> **Extracted records**:
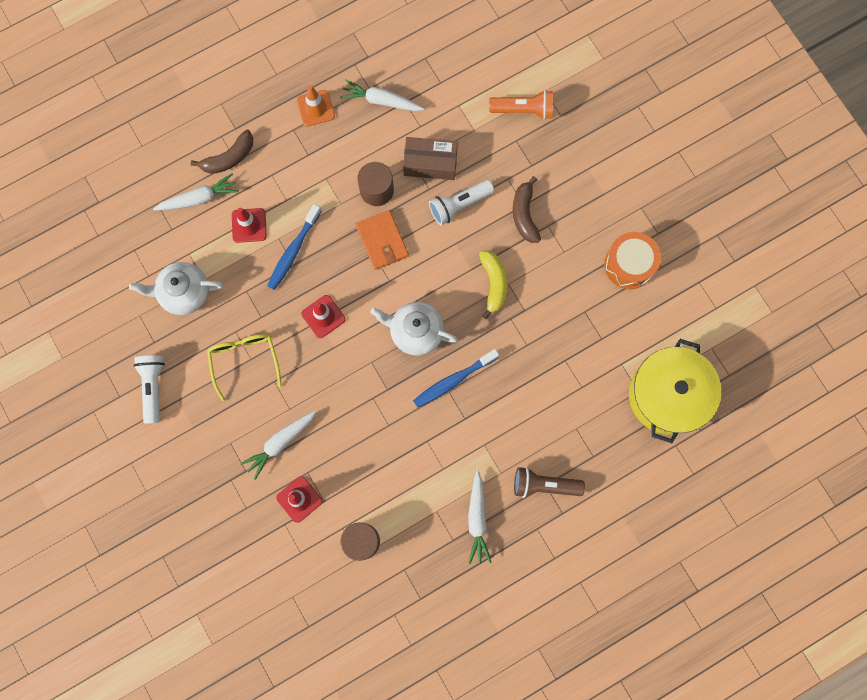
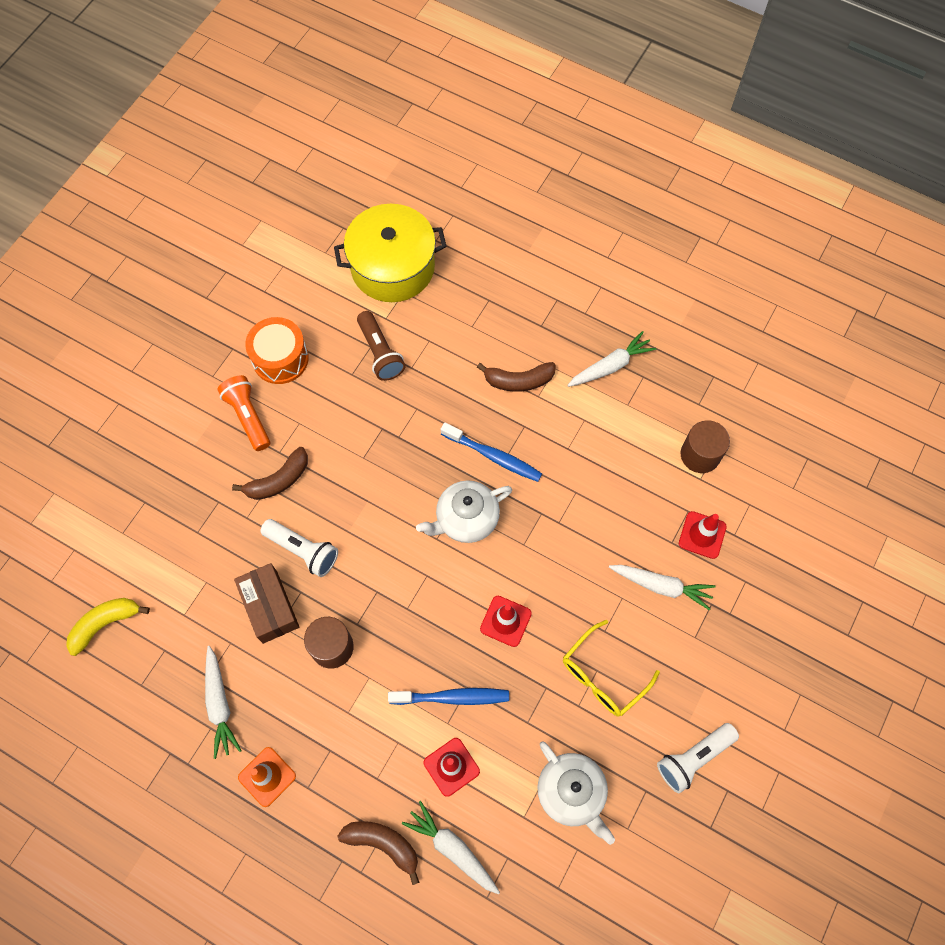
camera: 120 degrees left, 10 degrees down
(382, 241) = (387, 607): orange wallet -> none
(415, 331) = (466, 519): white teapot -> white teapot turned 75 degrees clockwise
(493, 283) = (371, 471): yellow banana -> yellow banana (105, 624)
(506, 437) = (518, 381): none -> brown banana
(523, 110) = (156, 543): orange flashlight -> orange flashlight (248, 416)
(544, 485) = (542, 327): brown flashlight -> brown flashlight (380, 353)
...
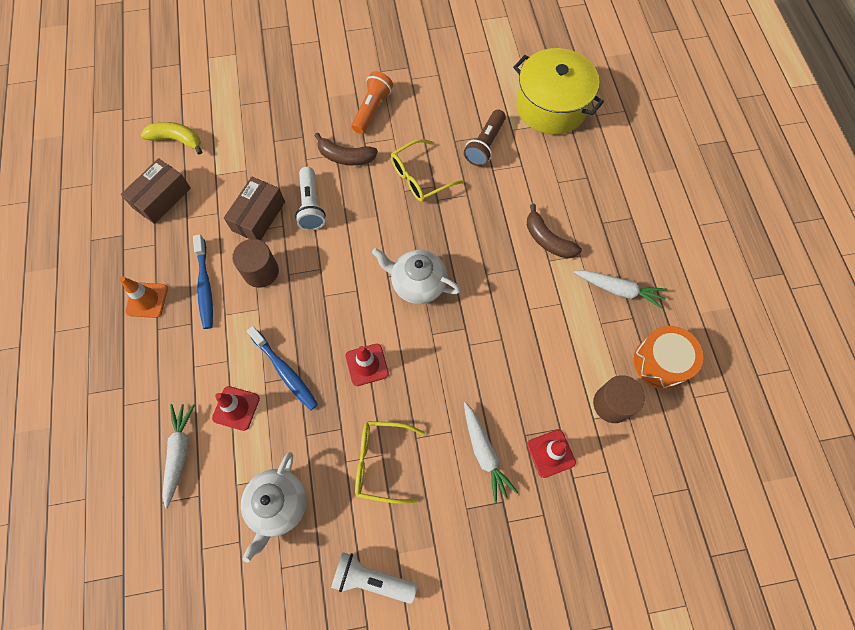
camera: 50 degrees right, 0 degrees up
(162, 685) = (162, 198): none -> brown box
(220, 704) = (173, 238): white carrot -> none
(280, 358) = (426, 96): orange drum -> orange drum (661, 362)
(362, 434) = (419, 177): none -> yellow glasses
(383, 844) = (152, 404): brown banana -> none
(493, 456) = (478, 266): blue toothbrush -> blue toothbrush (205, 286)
--
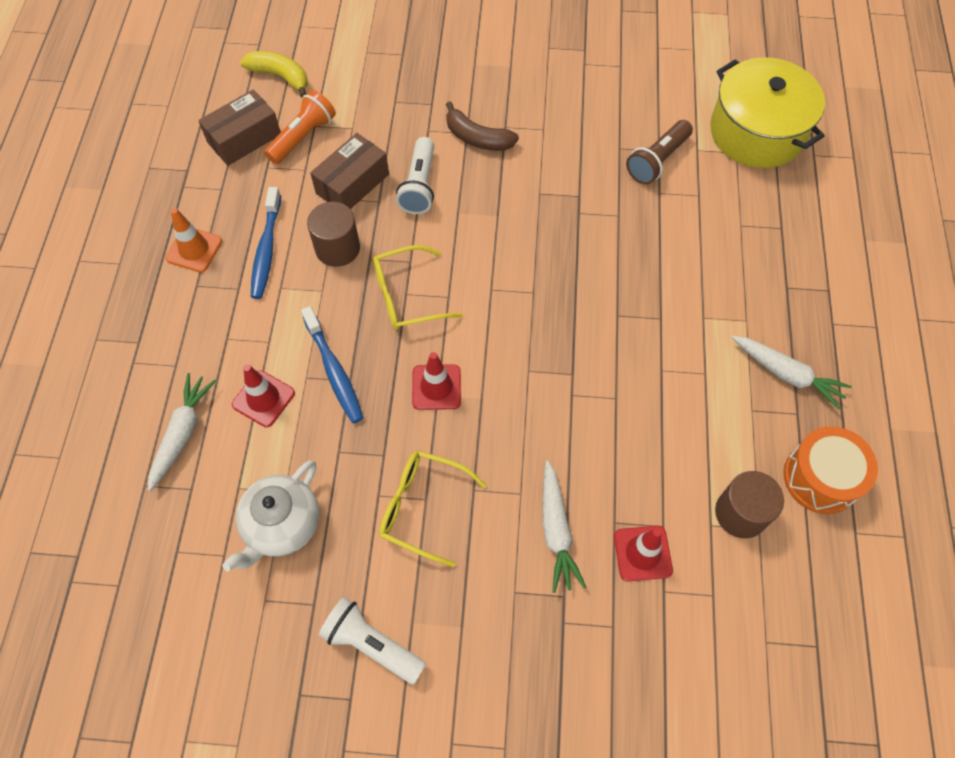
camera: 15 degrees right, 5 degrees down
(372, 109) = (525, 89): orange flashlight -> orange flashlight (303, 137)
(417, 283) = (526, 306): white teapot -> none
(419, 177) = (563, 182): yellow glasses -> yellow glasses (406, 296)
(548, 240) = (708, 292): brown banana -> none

> **Your task**: Given the records above, reproduce precisely and only the lines between the line holding "(372, 109) = (525, 89): orange" and the line holding "(548, 240) = (708, 292): brown banana -> none", inclusive.

> **Answer to this problem**:
(372, 109) = (525, 89): orange flashlight -> orange flashlight (303, 137)
(417, 283) = (526, 306): white teapot -> none
(419, 177) = (563, 182): yellow glasses -> yellow glasses (406, 296)
(548, 240) = (708, 292): brown banana -> none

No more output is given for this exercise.